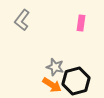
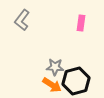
gray star: rotated 12 degrees counterclockwise
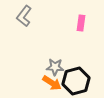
gray L-shape: moved 2 px right, 4 px up
orange arrow: moved 2 px up
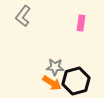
gray L-shape: moved 1 px left
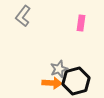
gray star: moved 4 px right, 2 px down; rotated 24 degrees counterclockwise
orange arrow: rotated 30 degrees counterclockwise
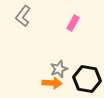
pink rectangle: moved 8 px left; rotated 21 degrees clockwise
black hexagon: moved 11 px right, 2 px up; rotated 24 degrees clockwise
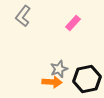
pink rectangle: rotated 14 degrees clockwise
black hexagon: rotated 20 degrees counterclockwise
orange arrow: moved 1 px up
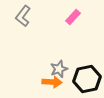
pink rectangle: moved 6 px up
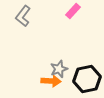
pink rectangle: moved 6 px up
orange arrow: moved 1 px left, 1 px up
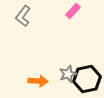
gray star: moved 9 px right, 5 px down
orange arrow: moved 13 px left
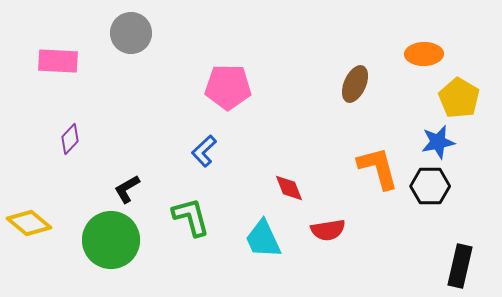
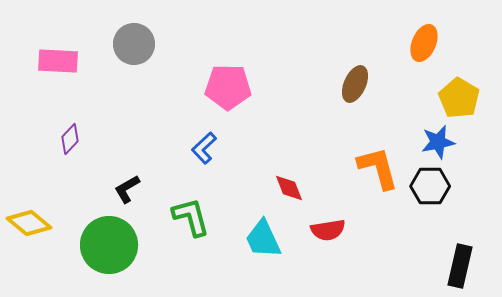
gray circle: moved 3 px right, 11 px down
orange ellipse: moved 11 px up; rotated 66 degrees counterclockwise
blue L-shape: moved 3 px up
green circle: moved 2 px left, 5 px down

- - - -

# [Short task]
Can you quote every line of the items above word for word, leaving out the picture lines?

# [Solution for this exercise]
gray star: rotated 12 degrees counterclockwise
gray L-shape: moved 2 px right, 4 px up
orange arrow: moved 2 px up
gray L-shape: moved 1 px left
gray star: moved 4 px right, 2 px down; rotated 24 degrees counterclockwise
orange arrow: rotated 30 degrees counterclockwise
pink rectangle: moved 8 px left; rotated 21 degrees clockwise
black hexagon: moved 11 px right, 2 px up; rotated 24 degrees clockwise
pink rectangle: rotated 14 degrees clockwise
black hexagon: rotated 20 degrees counterclockwise
orange arrow: moved 1 px up
pink rectangle: moved 6 px up
pink rectangle: moved 6 px up
orange arrow: moved 1 px left, 1 px up
gray star: moved 9 px right, 5 px down
orange arrow: moved 13 px left
gray circle: moved 3 px right, 11 px down
orange ellipse: moved 11 px up; rotated 66 degrees counterclockwise
blue L-shape: moved 3 px up
green circle: moved 2 px left, 5 px down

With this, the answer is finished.